>>>>>

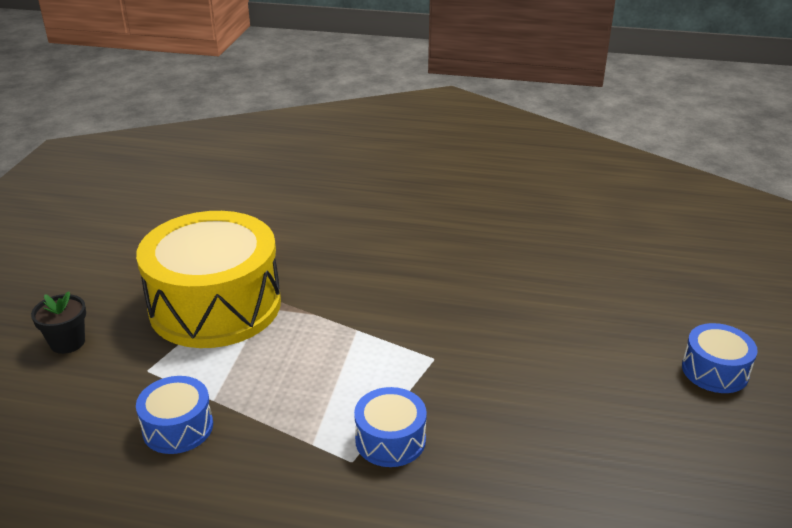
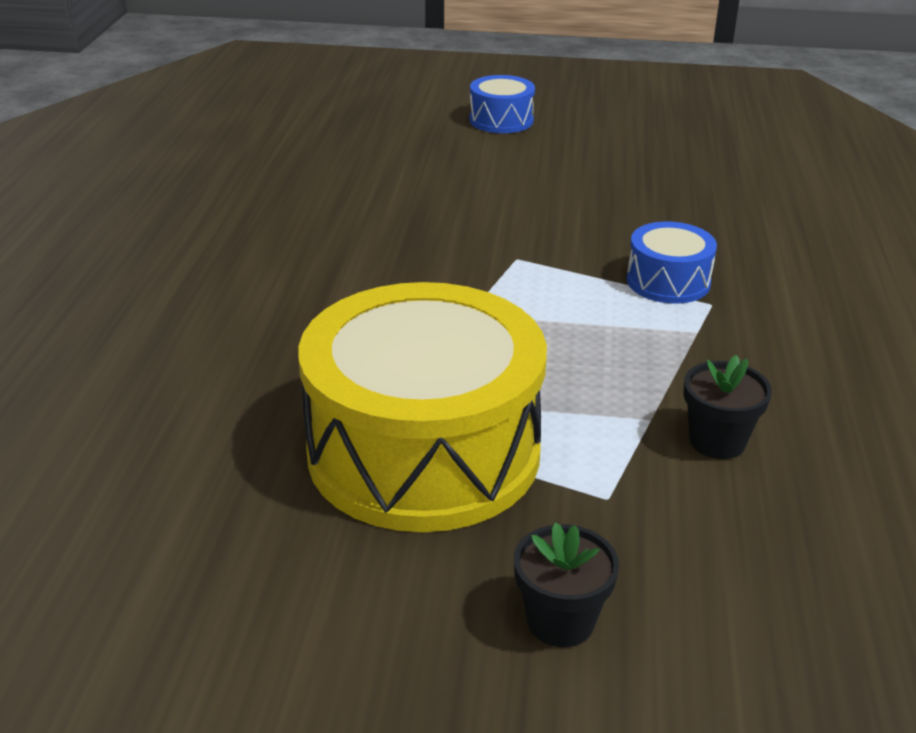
camera: 95 degrees left, 0 degrees up
blue drum [136,376,213,454] -> black flower pot [683,355,772,459]

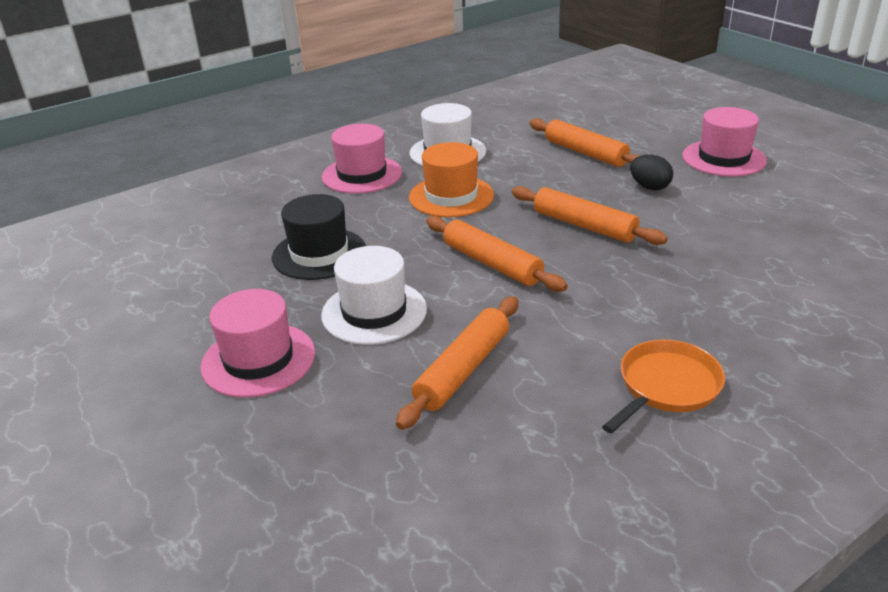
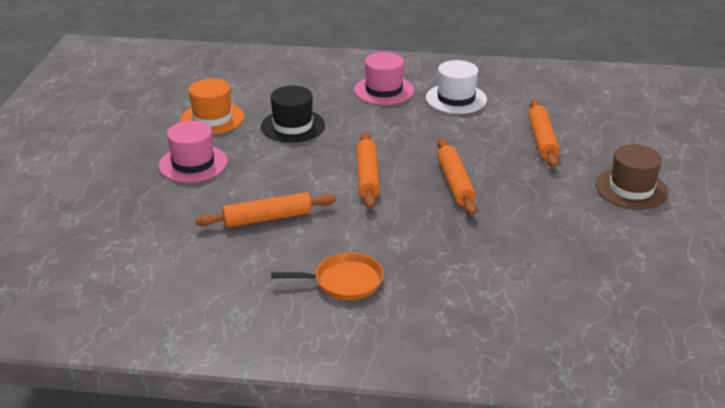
camera: 40 degrees right, 0 degrees up
white hat [321,246,427,345] -> none
orange hat [409,142,494,217] -> orange hat moved to [180,78,244,134]
black egg [630,155,673,190] -> none
pink hat [682,107,767,177] -> brown hat [596,144,669,209]

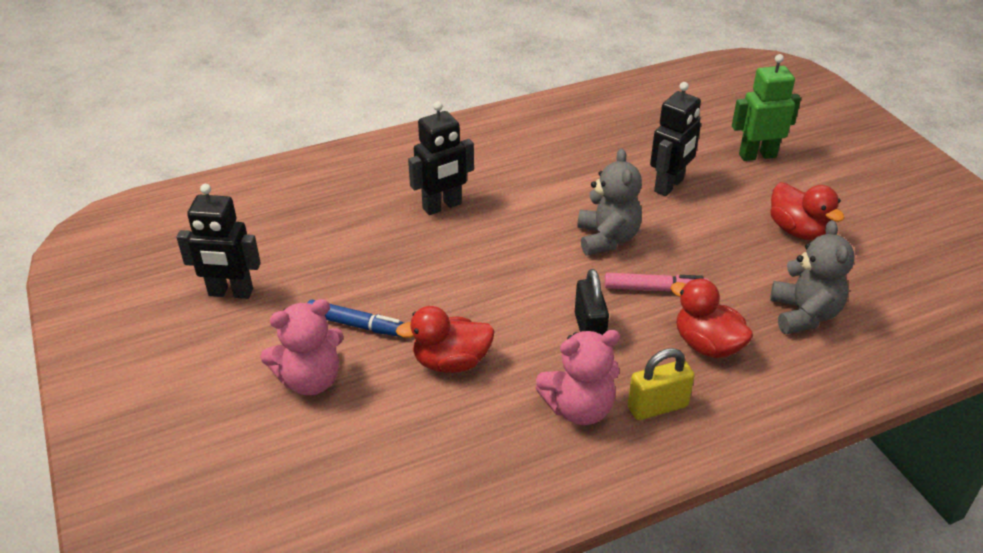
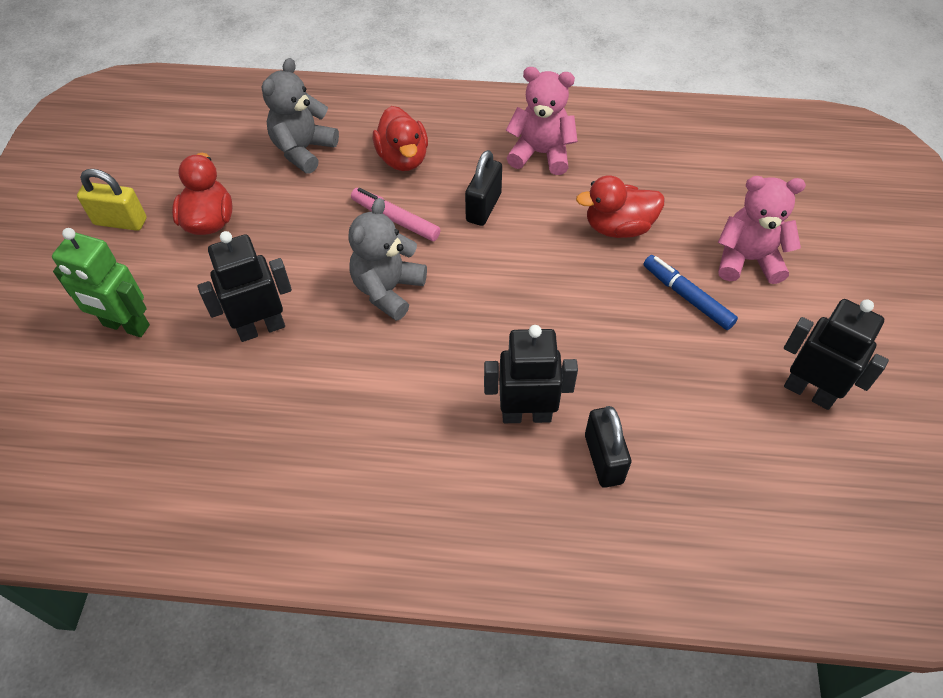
camera: 150 degrees left, 15 degrees up
red duck [396,306,495,373] -> red duck turned 150 degrees clockwise [576,176,665,238]
yellow padlock [628,348,694,420] -> yellow padlock moved to [77,169,147,231]
none -> black padlock [585,406,631,488]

<<<<<

TASK DESCRIPTION: Give the data again word for word, without images.

PROBLEM SOLUTION:
camera: 95 degrees left, 0 degrees up
blue drum [136,376,213,454] -> black flower pot [683,355,772,459]

camera: 40 degrees right, 0 degrees up
white hat [321,246,427,345] -> none
orange hat [409,142,494,217] -> orange hat moved to [180,78,244,134]
black egg [630,155,673,190] -> none
pink hat [682,107,767,177] -> brown hat [596,144,669,209]

camera: 150 degrees left, 15 degrees up
red duck [396,306,495,373] -> red duck turned 150 degrees clockwise [576,176,665,238]
yellow padlock [628,348,694,420] -> yellow padlock moved to [77,169,147,231]
none -> black padlock [585,406,631,488]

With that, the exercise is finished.